WORK INSTRUCTION: Reproduce the entire listing exactly as written, apart from its pictures.

AVAILABLE DATA:
▼▼▼

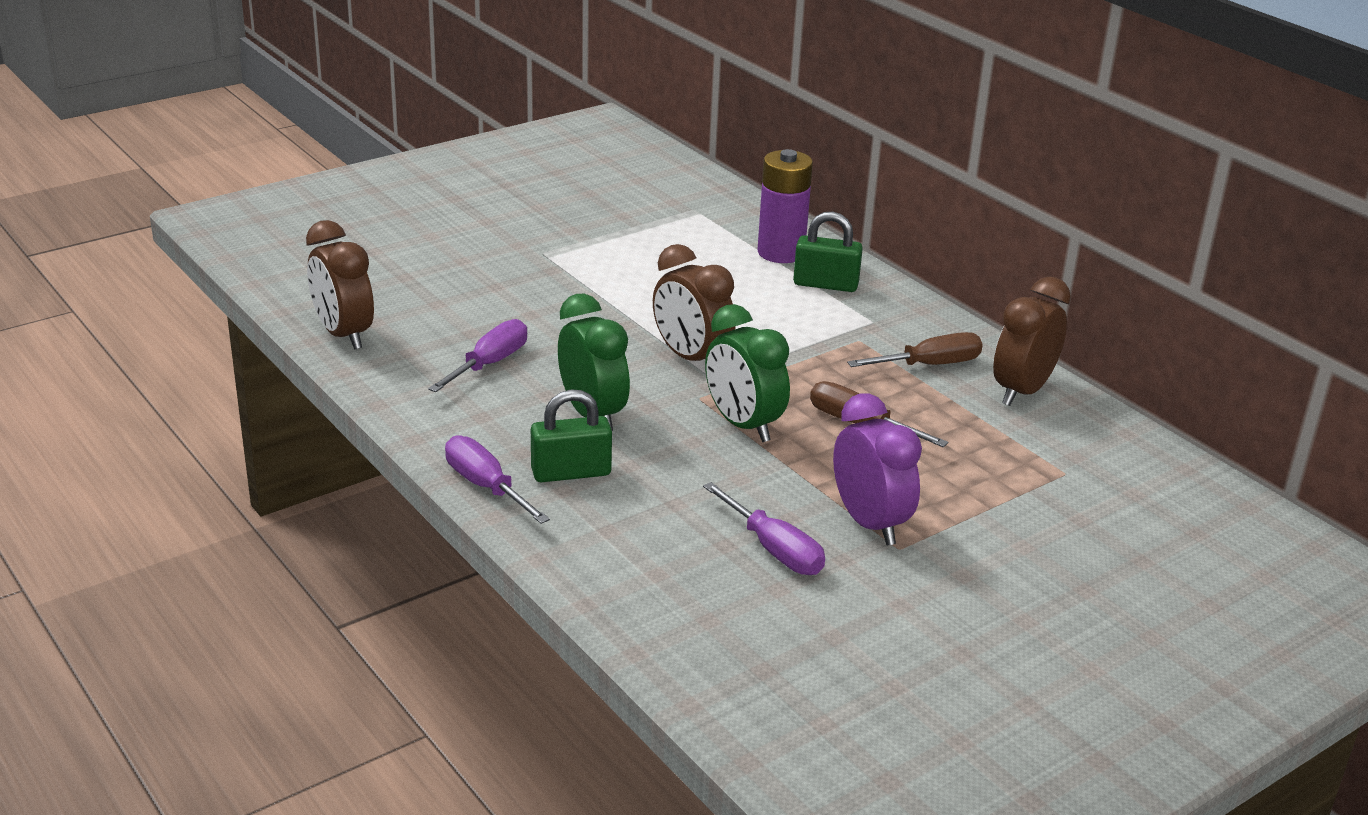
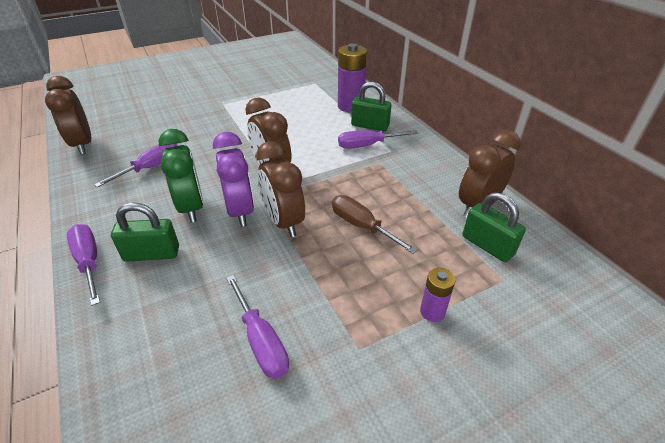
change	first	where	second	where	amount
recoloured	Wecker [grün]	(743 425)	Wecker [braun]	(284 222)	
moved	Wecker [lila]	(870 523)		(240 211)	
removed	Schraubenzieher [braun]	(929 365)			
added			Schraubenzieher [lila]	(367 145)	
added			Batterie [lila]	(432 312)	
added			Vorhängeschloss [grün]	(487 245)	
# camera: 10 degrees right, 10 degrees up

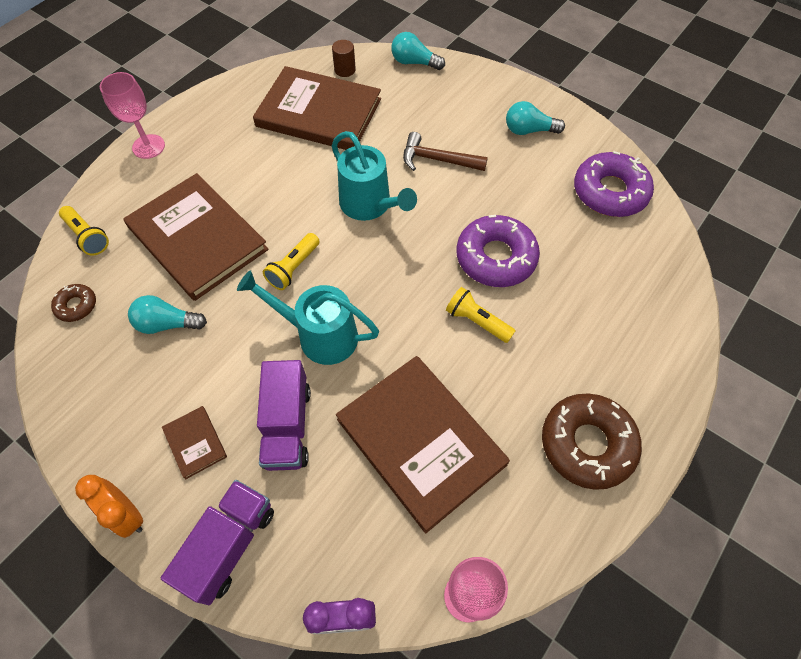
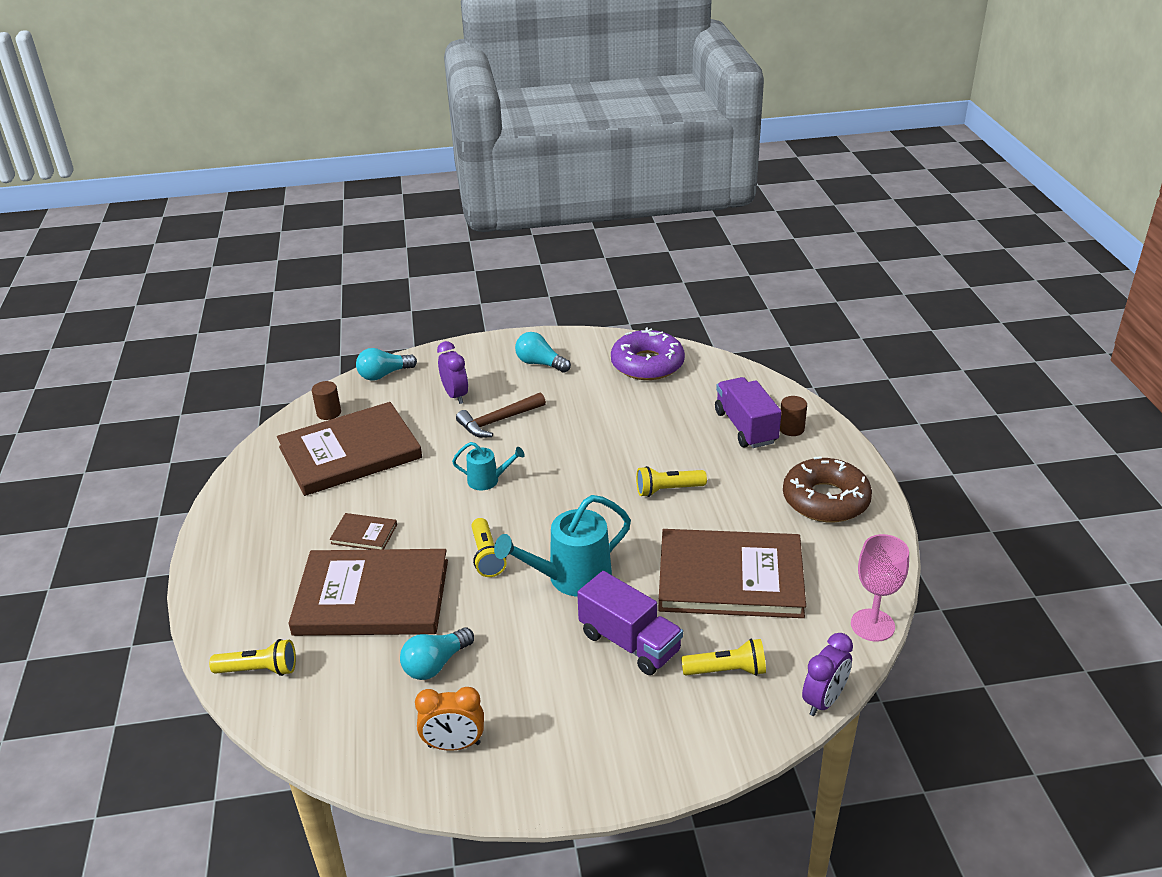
change	first	where	second	where	amount
removed	Donut [braun]	(76 306)			
moved	Wecker [orange]	(127 514)		(454 745)	
removed	Kelch [rosa]	(148 146)			
moved	Lastwagen [lila]	(229 545)		(745 427)	
moved	Buch [braun]	(195 442)		(364 534)	
resized	Gießkanne [türkis]	(370 205)		(488 480)	x0.55
removed	Donut [lila]	(496 257)			
turned	Glühbirne [türkis]	(529 130)		(540 364)	75 degrees clockwise
added			Wecker [lila]	(455 395)	
added			Taschenlampe [gelb]	(727 671)	
added			Vollzylinder [braun]	(791 429)	
# camera: 45 degrees left, 25 degrees down

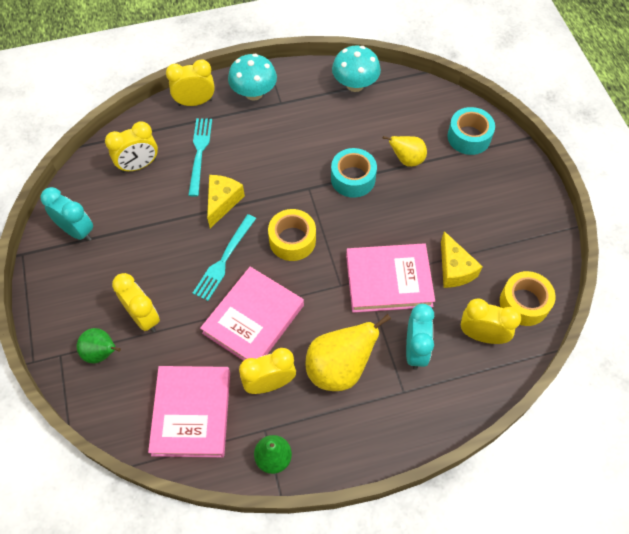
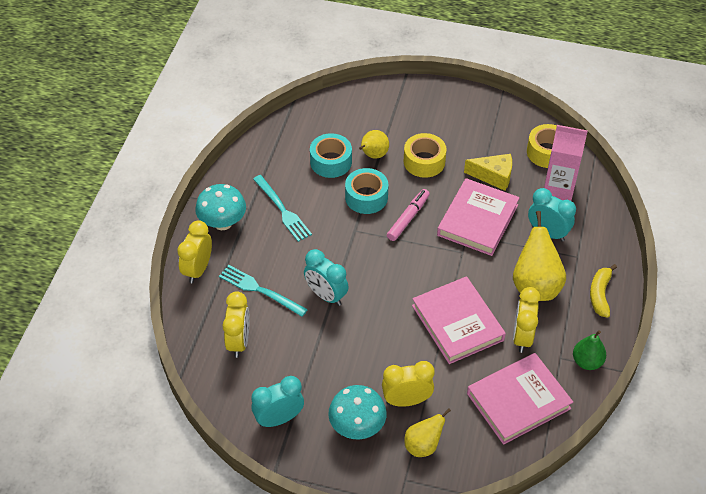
change	first	where	second	where	amount
recoloured	Birne [grün]	(102 353)	Birne [gelb]	(423 445)	
turned	Buch [rosa]	(192 413)		(518 401)	60 degrees counterclockwise
moved	Gabel [türkis]	(224 260)		(282 210)	
replaced	Käse [gelb]	(222 202)	Wecker [türkis]	(326 295)	
moved	Klebeband [gelb]	(292 240)		(424 161)	
moved	Pilz [türkis]	(355 84)		(357 426)	
moved	Klebeband [türkis]	(469 137)		(331 162)	
replaced	Wecker [gelb]	(482 335)	Getränkekarton [rosa]	(558 189)	
added			Filzstift [rosa]	(408 218)	
added			Banane [gelb]	(600 294)	
# camera: 60 degrees left, 10 degrees down

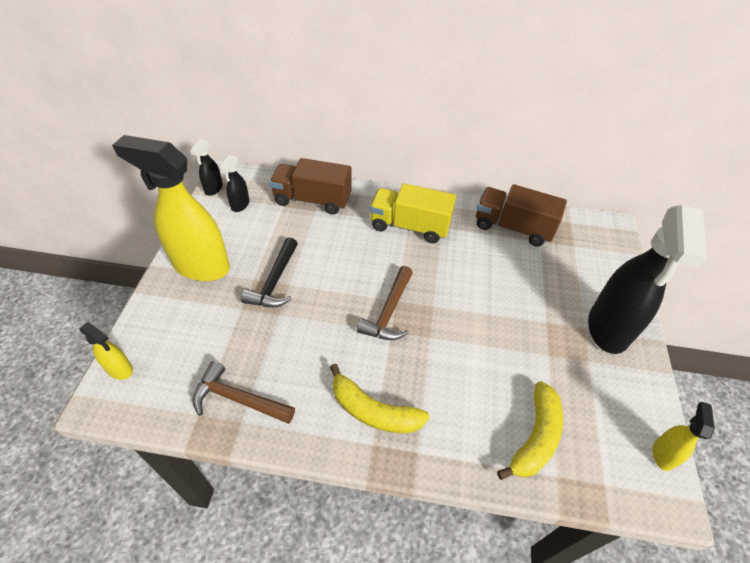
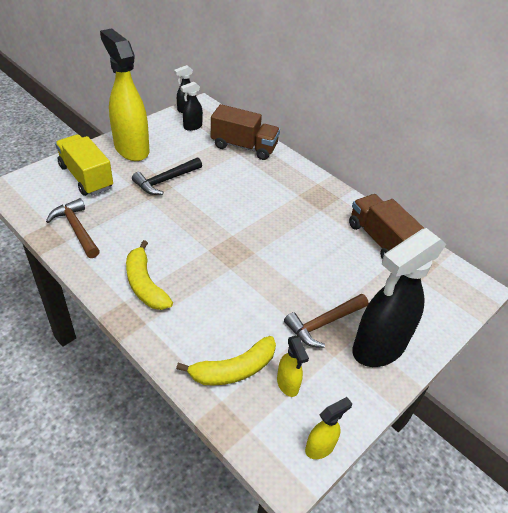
change	first	where	second	where	amount
moved	Sprühflasche [gelb]	(120 369)		(288 384)	
turned	Lastwagen [braun]	(312 200)		(244 147)	150 degrees clockwise
moved	Hammer [braun]	(389 311)		(324 323)	
moved	Lastwagen [gelb]	(409 226)		(86 177)	
# camera: 35 degrees right, 5 degrees down

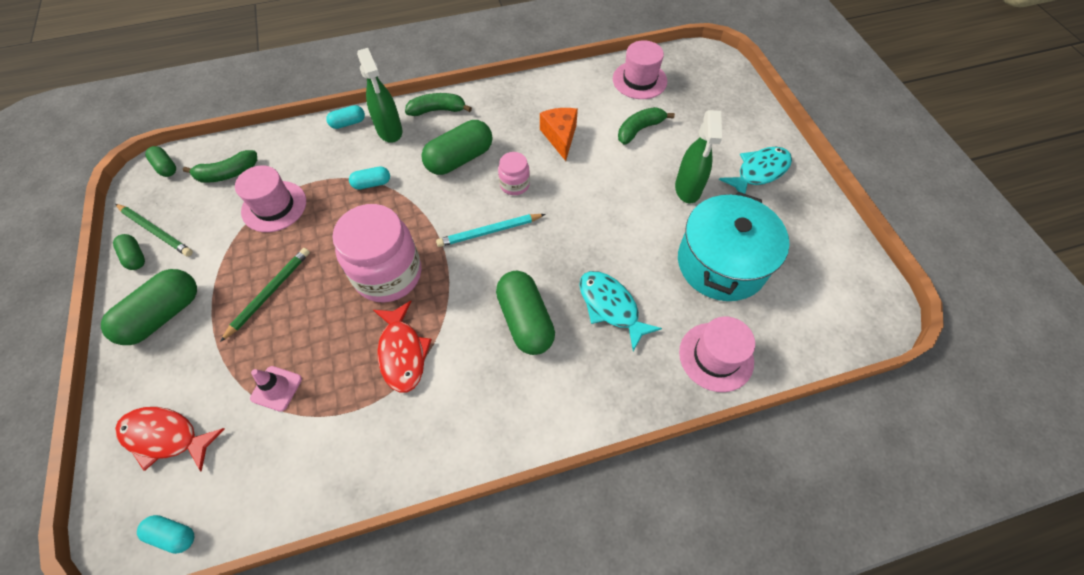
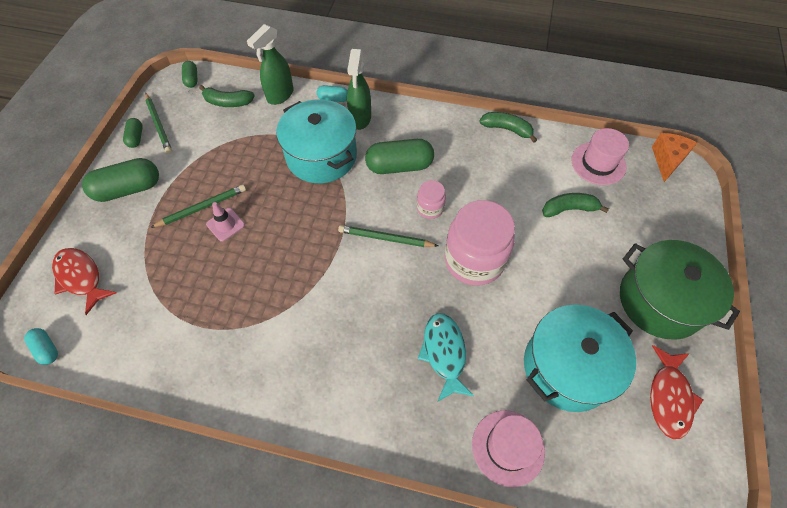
change	first	where	second	where	amount
removed	Hut [rosa]	(274 206)			
moved	Leitkegel [rosa]	(276 388)		(225 224)	
moved	Einmachglas [rosa]	(388 274)		(474 260)	
replaced	Kapsel [türkis]	(372 183)	Kochtopf [türkis]	(321 156)	
moved	Fisch [rot]	(402 352)		(669 397)	
moved	Banane [grün]	(437 110)		(507 129)	
recoloured	Bleistift [türkis]	(489 231)	Bleistift [grün]	(386 238)	
removed	Kapsel [grün]	(525 320)			
moved	Käse [orange]	(560 137)		(667 160)	
moved	Sprühflasche [grün]	(687 189)		(280 95)	
replaced	Fisch [türkis]	(759 172)	Kochtopf [grün]	(660 301)	
# camera: 30 degrees right, 0 degrees up

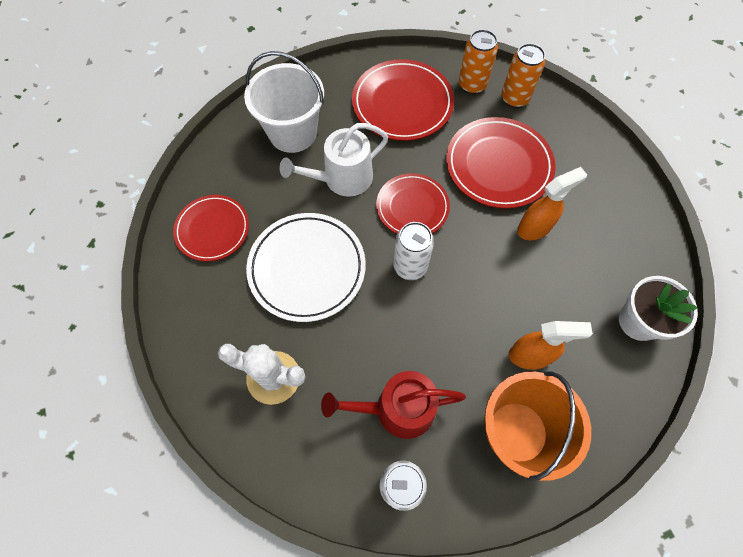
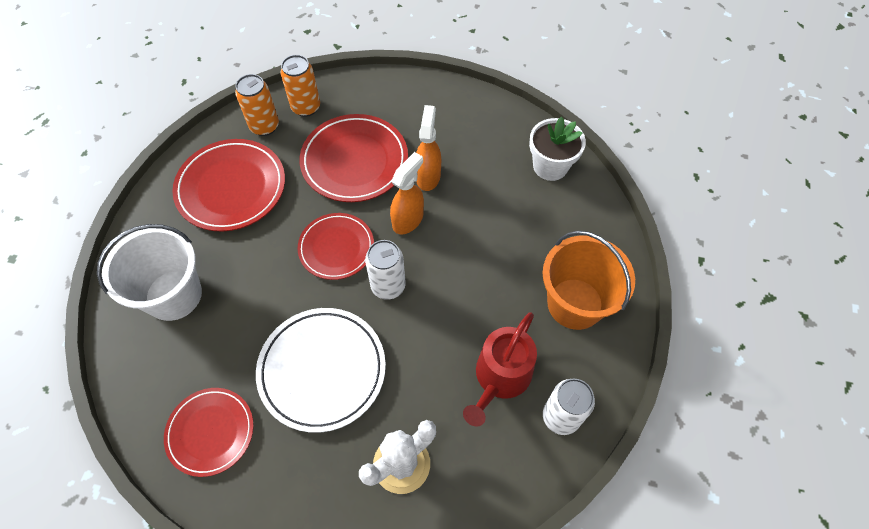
change	first	where	second	where	amount
removed	Gießkanne [weiß]	(342 178)			
moved	Sprühflasche [orange]	(530 356)		(408 220)	
# camera: 55 degrees left, 5 degrees down

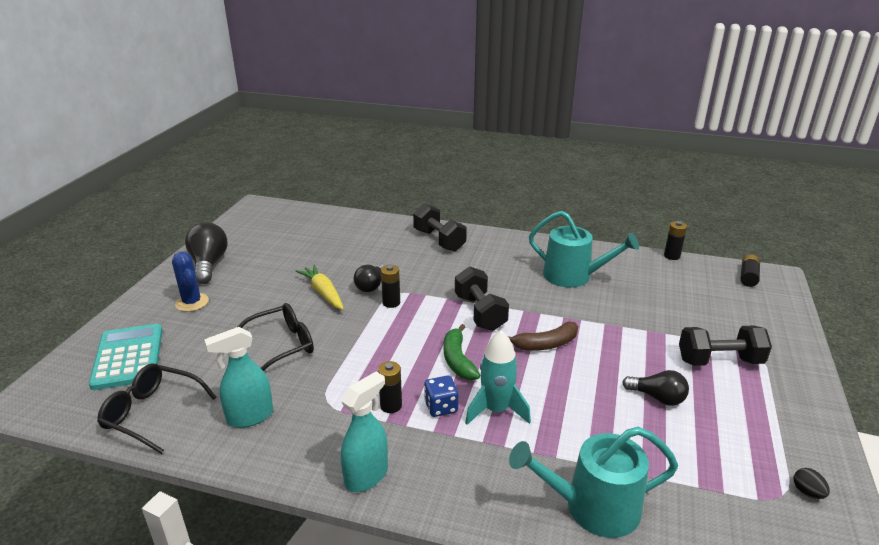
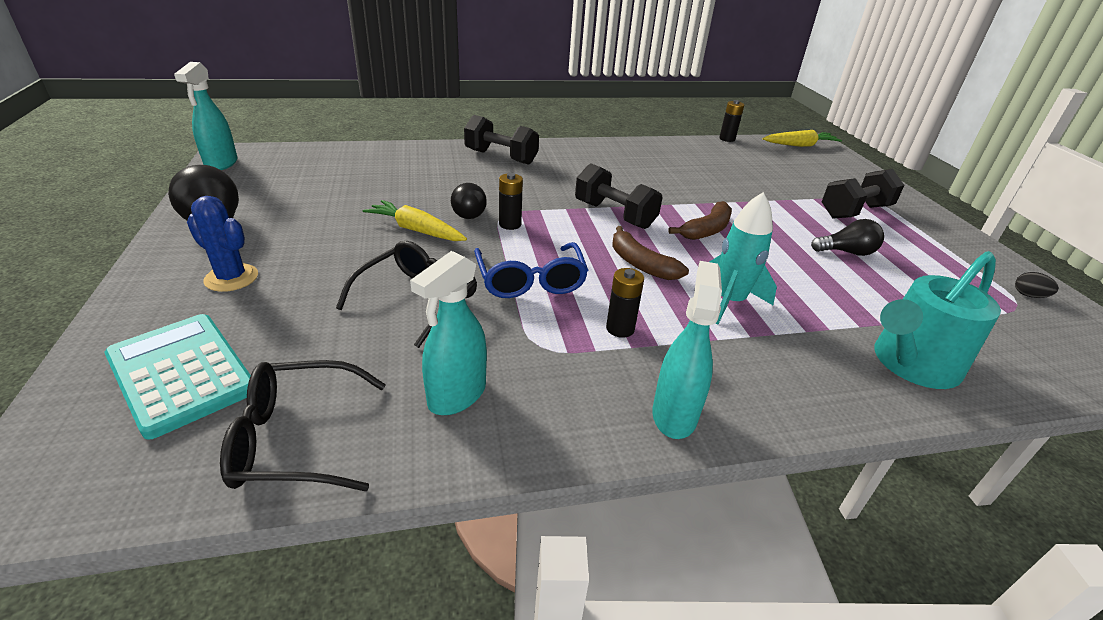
change	first	where	second	where	amount
removed	Spielwürfel [blau]	(441 407)			
recoloured	Banane [grün]	(458 360)	Banane [braun]	(641 264)	
removed	Gießkanne [türkis]	(573 276)			
replaced	Batterie [schwarz]	(748 277)	Karotte [gelb]	(800 145)	
added			Sprühflasche [türkis]	(221 164)	
added			Brille [blau]	(531 281)	
# camera: 30 degrees left, 5 degrees up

▲▲▲

RESPONSE:
change	first	where	second	where	amount
recoloured	Wecker [grün]	(743 425)	Wecker [braun]	(284 222)	
moved	Wecker [lila]	(870 523)		(240 211)	
removed	Schraubenzieher [braun]	(929 365)			
added			Schraubenzieher [lila]	(367 145)	
added			Batterie [lila]	(432 312)	
added			Vorhängeschloss [grün]	(487 245)	
# camera: 10 degrees right, 10 degrees up

change	first	where	second	where	amount
removed	Donut [braun]	(76 306)			
moved	Wecker [orange]	(127 514)		(454 745)	
removed	Kelch [rosa]	(148 146)			
moved	Lastwagen [lila]	(229 545)		(745 427)	
moved	Buch [braun]	(195 442)		(364 534)	
resized	Gießkanne [türkis]	(370 205)		(488 480)	x0.55
removed	Donut [lila]	(496 257)			
turned	Glühbirne [türkis]	(529 130)		(540 364)	75 degrees clockwise
added			Wecker [lila]	(455 395)	
added			Taschenlampe [gelb]	(727 671)	
added			Vollzylinder [braun]	(791 429)	
# camera: 45 degrees left, 25 degrees down

change	first	where	second	where	amount
recoloured	Birne [grün]	(102 353)	Birne [gelb]	(423 445)	
turned	Buch [rosa]	(192 413)		(518 401)	60 degrees counterclockwise
moved	Gabel [türkis]	(224 260)		(282 210)	
replaced	Käse [gelb]	(222 202)	Wecker [türkis]	(326 295)	
moved	Klebeband [gelb]	(292 240)		(424 161)	
moved	Pilz [türkis]	(355 84)		(357 426)	
moved	Klebeband [türkis]	(469 137)		(331 162)	
replaced	Wecker [gelb]	(482 335)	Getränkekarton [rosa]	(558 189)	
added			Filzstift [rosa]	(408 218)	
added			Banane [gelb]	(600 294)	
# camera: 60 degrees left, 10 degrees down

change	first	where	second	where	amount
moved	Sprühflasche [gelb]	(120 369)		(288 384)	
turned	Lastwagen [braun]	(312 200)		(244 147)	150 degrees clockwise
moved	Hammer [braun]	(389 311)		(324 323)	
moved	Lastwagen [gelb]	(409 226)		(86 177)	
# camera: 35 degrees right, 5 degrees down

change	first	where	second	where	amount
removed	Hut [rosa]	(274 206)			
moved	Leitkegel [rosa]	(276 388)		(225 224)	
moved	Einmachglas [rosa]	(388 274)		(474 260)	
replaced	Kapsel [türkis]	(372 183)	Kochtopf [türkis]	(321 156)	
moved	Fisch [rot]	(402 352)		(669 397)	
moved	Banane [grün]	(437 110)		(507 129)	
recoloured	Bleistift [türkis]	(489 231)	Bleistift [grün]	(386 238)	
removed	Kapsel [grün]	(525 320)			
moved	Käse [orange]	(560 137)		(667 160)	
moved	Sprühflasche [grün]	(687 189)		(280 95)	
replaced	Fisch [türkis]	(759 172)	Kochtopf [grün]	(660 301)	
# camera: 30 degrees right, 0 degrees up

change	first	where	second	where	amount
removed	Gießkanne [weiß]	(342 178)			
moved	Sprühflasche [orange]	(530 356)		(408 220)	
# camera: 55 degrees left, 5 degrees down

change	first	where	second	where	amount
removed	Spielwürfel [blau]	(441 407)			
recoloured	Banane [grün]	(458 360)	Banane [braun]	(641 264)	
removed	Gießkanne [türkis]	(573 276)			
replaced	Batterie [schwarz]	(748 277)	Karotte [gelb]	(800 145)	
added			Sprühflasche [türkis]	(221 164)	
added			Brille [blau]	(531 281)	
# camera: 30 degrees left, 5 degrees up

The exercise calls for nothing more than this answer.